Your copy should run exactly from the line containing "nut (green) 436,138,494,182" to the last line of the entries below, and it should include no pictures.
======== Data extract ========
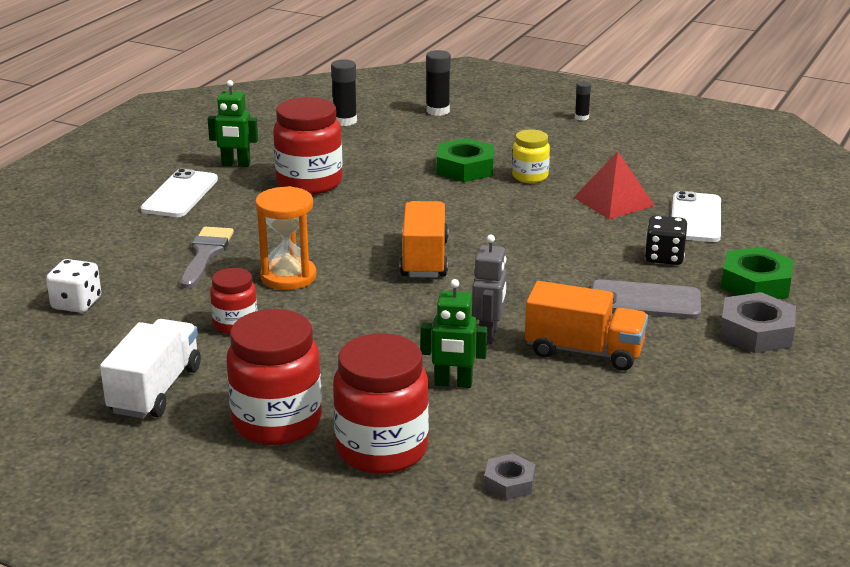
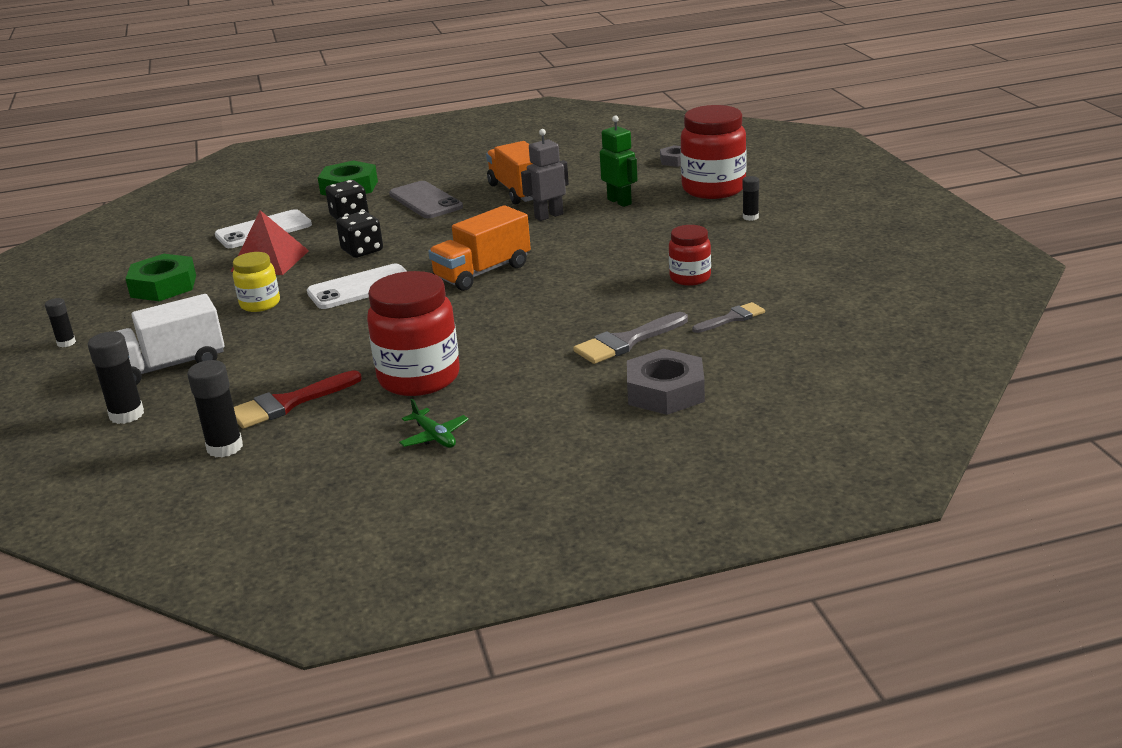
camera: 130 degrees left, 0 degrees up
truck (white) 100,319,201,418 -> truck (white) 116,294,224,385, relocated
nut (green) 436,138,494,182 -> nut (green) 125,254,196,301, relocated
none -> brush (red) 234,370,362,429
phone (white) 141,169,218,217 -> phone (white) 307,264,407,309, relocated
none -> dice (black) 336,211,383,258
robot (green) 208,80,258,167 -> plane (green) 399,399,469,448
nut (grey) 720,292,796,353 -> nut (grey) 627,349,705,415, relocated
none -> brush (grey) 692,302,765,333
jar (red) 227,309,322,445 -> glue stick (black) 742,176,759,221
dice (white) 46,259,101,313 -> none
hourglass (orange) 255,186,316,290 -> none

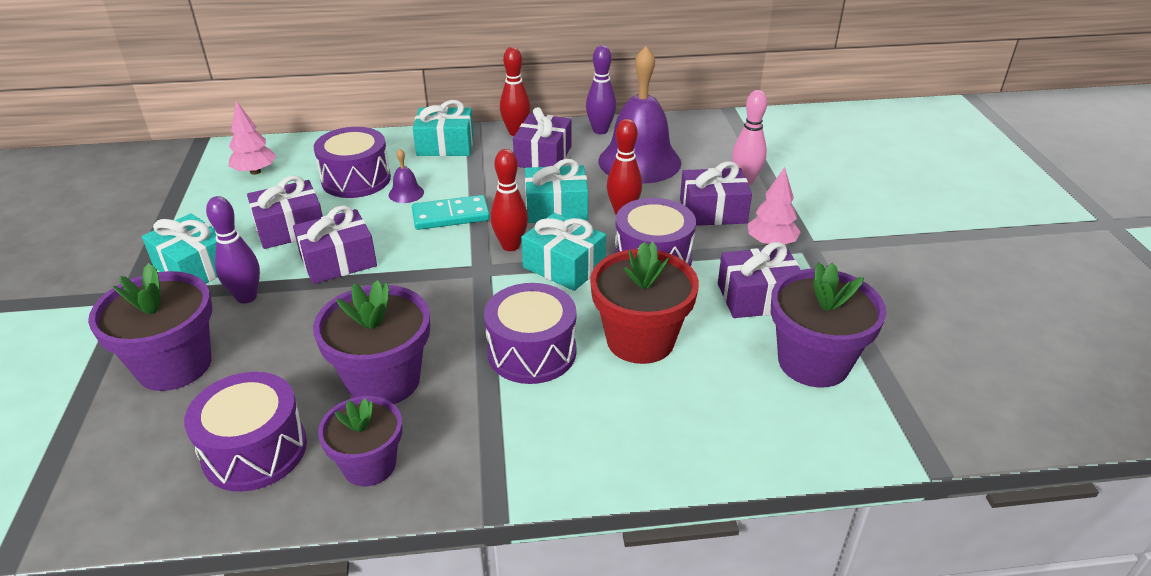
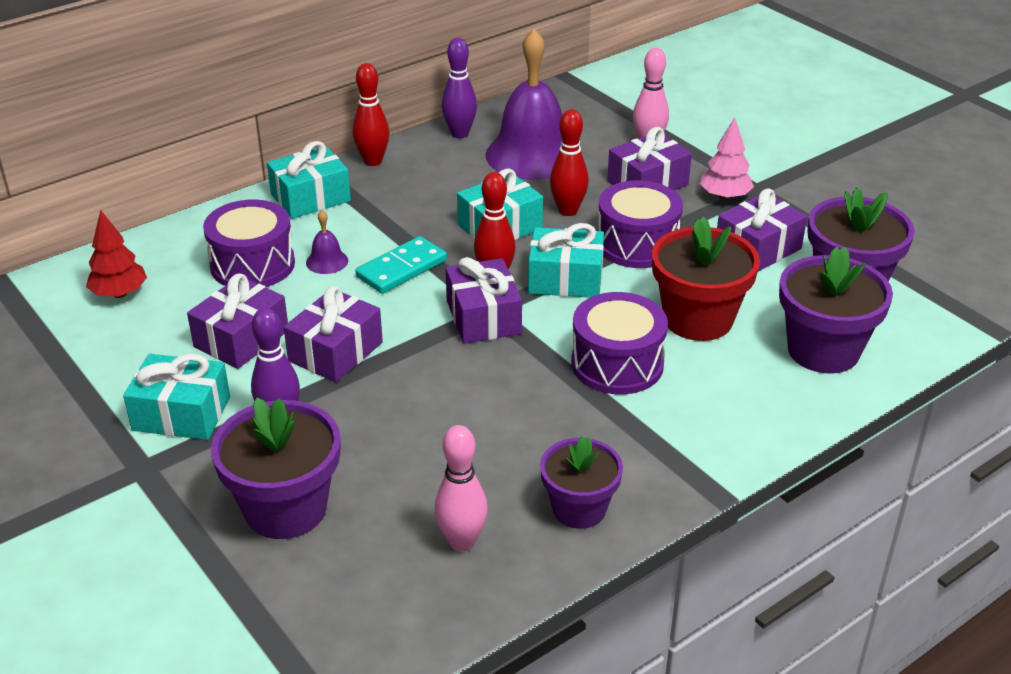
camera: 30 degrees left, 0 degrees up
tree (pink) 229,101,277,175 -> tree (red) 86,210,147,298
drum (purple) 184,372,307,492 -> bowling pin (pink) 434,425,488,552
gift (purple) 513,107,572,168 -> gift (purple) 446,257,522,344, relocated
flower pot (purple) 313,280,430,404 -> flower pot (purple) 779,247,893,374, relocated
========
## Written reply
nut (green) 436,138,494,182 -> nut (green) 125,254,196,301, relocated
none -> brush (red) 234,370,362,429
phone (white) 141,169,218,217 -> phone (white) 307,264,407,309, relocated
none -> dice (black) 336,211,383,258
robot (green) 208,80,258,167 -> plane (green) 399,399,469,448
nut (grey) 720,292,796,353 -> nut (grey) 627,349,705,415, relocated
none -> brush (grey) 692,302,765,333
jar (red) 227,309,322,445 -> glue stick (black) 742,176,759,221
dice (white) 46,259,101,313 -> none
hourglass (orange) 255,186,316,290 -> none

camera: 30 degrees left, 0 degrees up
tree (pink) 229,101,277,175 -> tree (red) 86,210,147,298
drum (purple) 184,372,307,492 -> bowling pin (pink) 434,425,488,552
gift (purple) 513,107,572,168 -> gift (purple) 446,257,522,344, relocated
flower pot (purple) 313,280,430,404 -> flower pot (purple) 779,247,893,374, relocated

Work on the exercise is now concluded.